*YOUR INSTRUCTIONS*
Write out, please, the lines from the beginning of the material to the line with "D14: zener 15V", including both ends and nothing else.

# # # # #

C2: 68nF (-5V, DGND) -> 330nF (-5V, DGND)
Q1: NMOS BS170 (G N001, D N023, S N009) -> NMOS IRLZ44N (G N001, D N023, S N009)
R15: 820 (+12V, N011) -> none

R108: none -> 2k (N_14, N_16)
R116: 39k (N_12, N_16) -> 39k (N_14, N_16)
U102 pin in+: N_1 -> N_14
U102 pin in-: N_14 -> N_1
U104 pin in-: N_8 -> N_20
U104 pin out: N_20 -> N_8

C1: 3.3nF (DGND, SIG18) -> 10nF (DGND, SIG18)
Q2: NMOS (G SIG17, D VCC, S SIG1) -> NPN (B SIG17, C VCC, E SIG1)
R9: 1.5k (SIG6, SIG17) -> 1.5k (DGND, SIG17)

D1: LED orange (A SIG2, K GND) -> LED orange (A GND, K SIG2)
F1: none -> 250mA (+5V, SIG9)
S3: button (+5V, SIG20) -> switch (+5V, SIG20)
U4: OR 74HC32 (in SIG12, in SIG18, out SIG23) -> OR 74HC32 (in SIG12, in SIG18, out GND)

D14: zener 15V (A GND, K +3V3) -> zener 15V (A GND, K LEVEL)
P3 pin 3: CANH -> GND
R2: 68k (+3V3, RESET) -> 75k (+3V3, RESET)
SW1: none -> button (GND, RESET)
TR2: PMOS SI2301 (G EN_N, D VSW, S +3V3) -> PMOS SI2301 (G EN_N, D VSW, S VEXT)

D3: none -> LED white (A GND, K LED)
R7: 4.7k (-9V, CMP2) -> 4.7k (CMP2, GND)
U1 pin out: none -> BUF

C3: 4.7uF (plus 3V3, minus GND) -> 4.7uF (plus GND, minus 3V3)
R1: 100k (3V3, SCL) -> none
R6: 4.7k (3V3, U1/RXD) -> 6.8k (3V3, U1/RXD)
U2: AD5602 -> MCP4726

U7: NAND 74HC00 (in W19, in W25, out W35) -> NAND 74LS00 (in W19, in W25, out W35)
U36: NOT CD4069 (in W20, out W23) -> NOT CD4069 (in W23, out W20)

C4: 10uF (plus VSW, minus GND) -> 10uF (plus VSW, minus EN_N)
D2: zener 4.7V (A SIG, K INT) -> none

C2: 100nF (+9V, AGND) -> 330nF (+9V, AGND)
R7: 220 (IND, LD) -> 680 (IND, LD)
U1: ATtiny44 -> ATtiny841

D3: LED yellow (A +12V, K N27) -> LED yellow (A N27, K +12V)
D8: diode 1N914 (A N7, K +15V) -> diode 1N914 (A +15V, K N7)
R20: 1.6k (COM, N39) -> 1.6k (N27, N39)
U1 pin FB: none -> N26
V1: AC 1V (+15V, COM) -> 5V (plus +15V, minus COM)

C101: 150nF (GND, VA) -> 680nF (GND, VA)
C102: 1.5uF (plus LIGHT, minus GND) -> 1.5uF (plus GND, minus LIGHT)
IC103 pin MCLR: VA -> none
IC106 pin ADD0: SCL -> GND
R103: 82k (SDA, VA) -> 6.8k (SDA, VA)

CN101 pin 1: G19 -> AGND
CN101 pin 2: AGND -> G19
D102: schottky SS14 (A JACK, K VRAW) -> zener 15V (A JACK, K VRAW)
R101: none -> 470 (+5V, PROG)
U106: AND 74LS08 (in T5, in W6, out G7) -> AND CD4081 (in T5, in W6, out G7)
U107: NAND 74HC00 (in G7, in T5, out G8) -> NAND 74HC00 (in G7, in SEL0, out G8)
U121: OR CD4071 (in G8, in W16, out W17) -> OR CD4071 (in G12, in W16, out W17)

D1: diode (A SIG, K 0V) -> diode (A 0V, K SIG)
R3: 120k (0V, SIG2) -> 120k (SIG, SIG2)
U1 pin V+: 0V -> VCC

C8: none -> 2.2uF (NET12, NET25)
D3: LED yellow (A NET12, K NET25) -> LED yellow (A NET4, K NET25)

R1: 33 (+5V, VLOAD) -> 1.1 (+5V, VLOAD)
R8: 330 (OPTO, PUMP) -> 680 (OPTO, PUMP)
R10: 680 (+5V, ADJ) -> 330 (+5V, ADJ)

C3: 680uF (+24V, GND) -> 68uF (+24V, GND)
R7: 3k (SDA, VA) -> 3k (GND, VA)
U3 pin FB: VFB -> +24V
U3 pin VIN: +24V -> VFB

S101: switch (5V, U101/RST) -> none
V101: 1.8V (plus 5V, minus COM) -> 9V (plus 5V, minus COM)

# # # # #

*EXERCISE RESULT*
C2: 68nF (-5V, DGND) -> 330nF (-5V, DGND)
Q1: NMOS BS170 (G N001, D N023, S N009) -> NMOS IRLZ44N (G N001, D N023, S N009)
R15: 820 (+12V, N011) -> none

R108: none -> 2k (N_14, N_16)
R116: 39k (N_12, N_16) -> 39k (N_14, N_16)
U102 pin in+: N_1 -> N_14
U102 pin in-: N_14 -> N_1
U104 pin in-: N_8 -> N_20
U104 pin out: N_20 -> N_8

C1: 3.3nF (DGND, SIG18) -> 10nF (DGND, SIG18)
Q2: NMOS (G SIG17, D VCC, S SIG1) -> NPN (B SIG17, C VCC, E SIG1)
R9: 1.5k (SIG6, SIG17) -> 1.5k (DGND, SIG17)

D1: LED orange (A SIG2, K GND) -> LED orange (A GND, K SIG2)
F1: none -> 250mA (+5V, SIG9)
S3: button (+5V, SIG20) -> switch (+5V, SIG20)
U4: OR 74HC32 (in SIG12, in SIG18, out SIG23) -> OR 74HC32 (in SIG12, in SIG18, out GND)

D14: zener 15V (A GND, K +3V3) -> zener 15V (A GND, K LEVEL)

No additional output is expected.